> WHAT THE TASK ASKS
Restate word for word each line of the data, starting at the one containing "(232, 132) = (283, 157): none -> black bowl" and running through the last.

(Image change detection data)
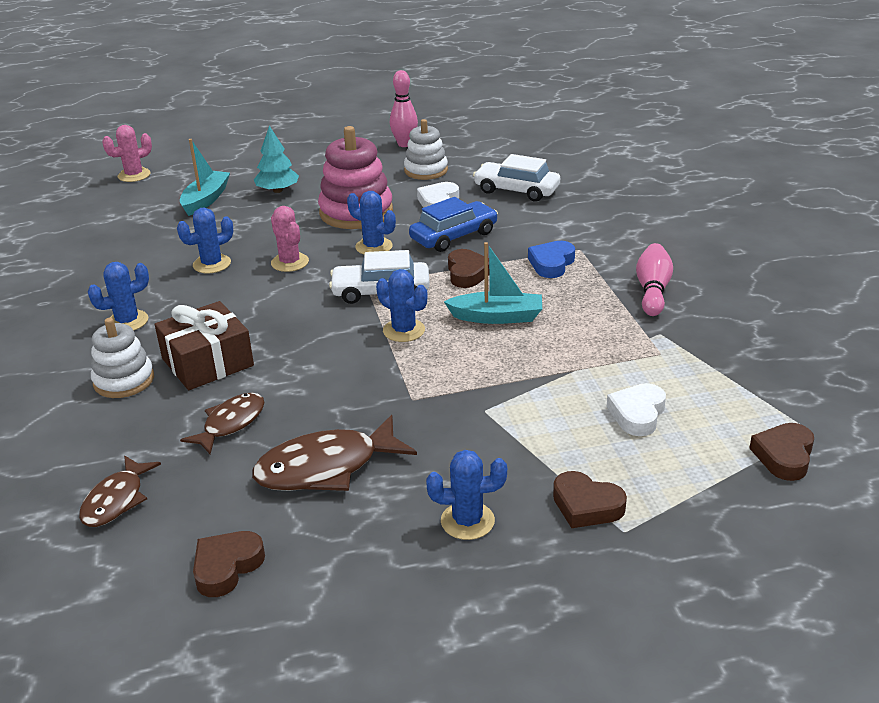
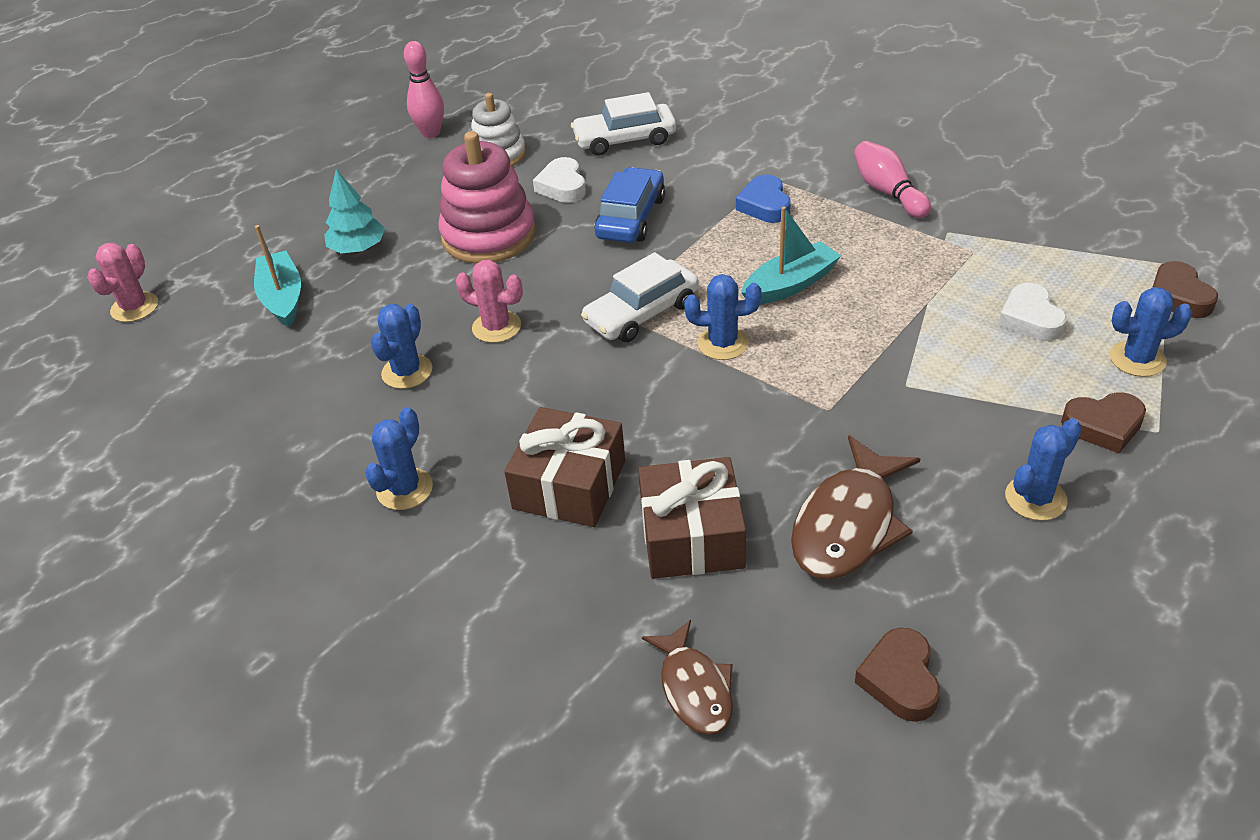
camera: 35 degrees left, 10 degrees up
(124, 380) = (504, 558): white stacking toy -> none
(231, 423) = (692, 536): brown fish -> brown gift
(374, 247) = (564, 267): blue cactus -> blue cactus (1137, 359)
(467, 273) = (700, 252): brown heart -> none

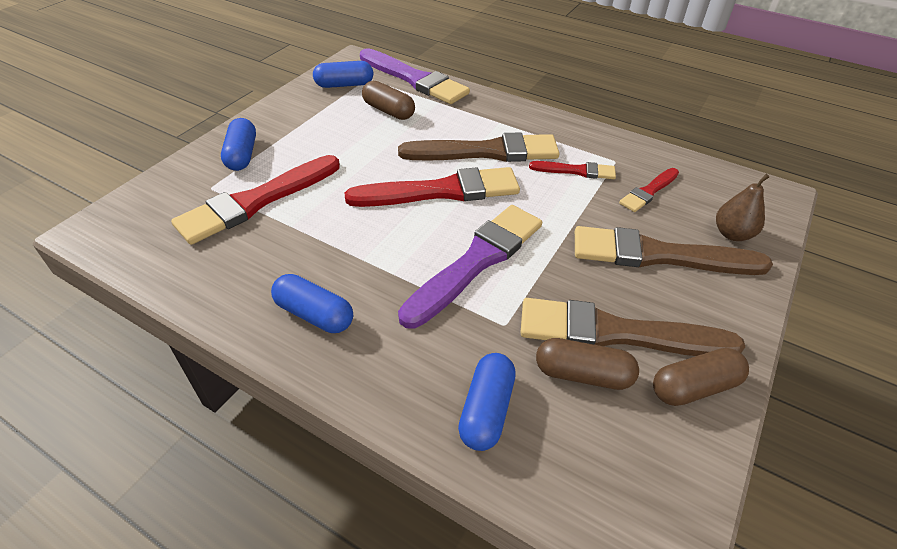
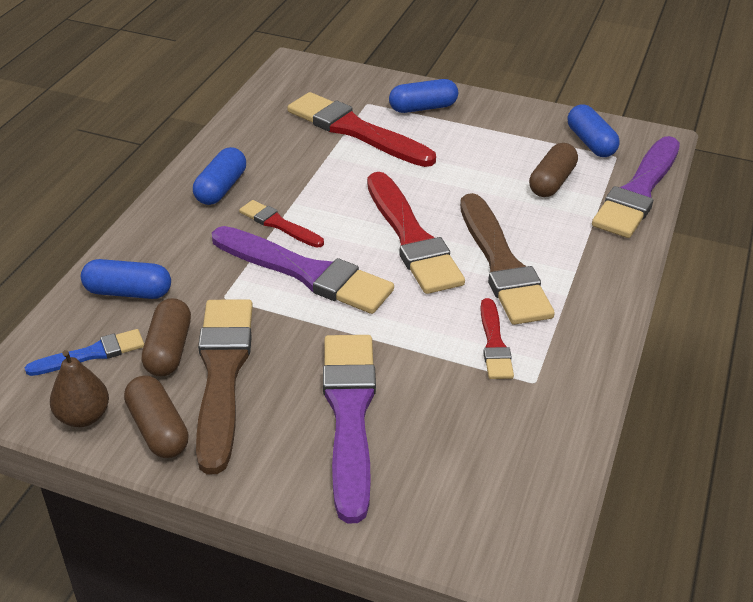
camera: 80 degrees right, 5 degrees down
(590, 448) = (91, 354): none -> blue brush
(648, 191) = (475, 413): red brush -> red brush (279, 224)
(658, 255) = (349, 415): brown brush -> purple brush
(732, 234) = (410, 493): brown pear -> brown pear (83, 416)

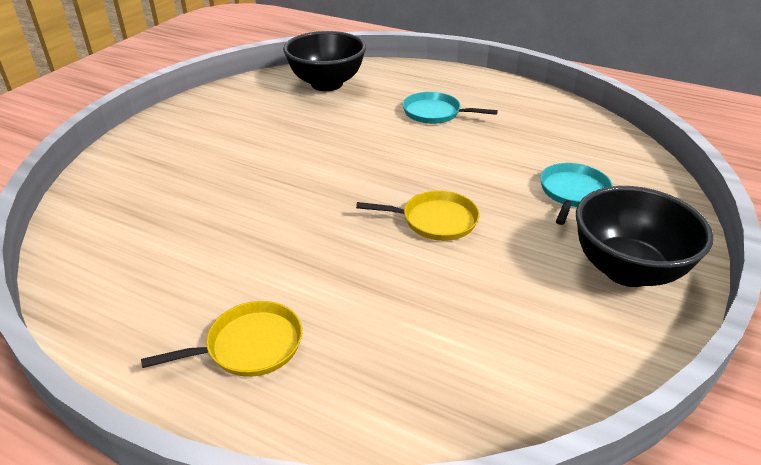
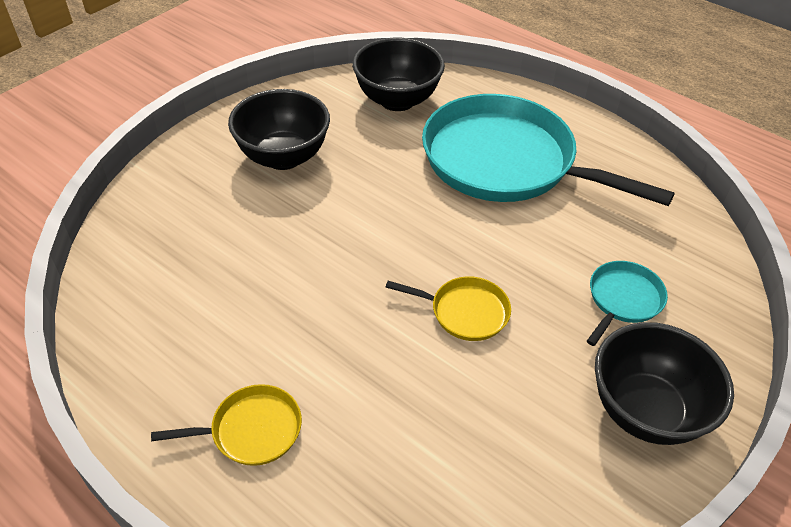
camera: 10 degrees right, 10 degrees up
(232, 132) = (283, 157): none -> black bowl
(434, 113) = (505, 161): turquoise pan -> turquoise pan, size x2.35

> REPLY
(232, 132) = (283, 157): none -> black bowl
(434, 113) = (505, 161): turquoise pan -> turquoise pan, size x2.35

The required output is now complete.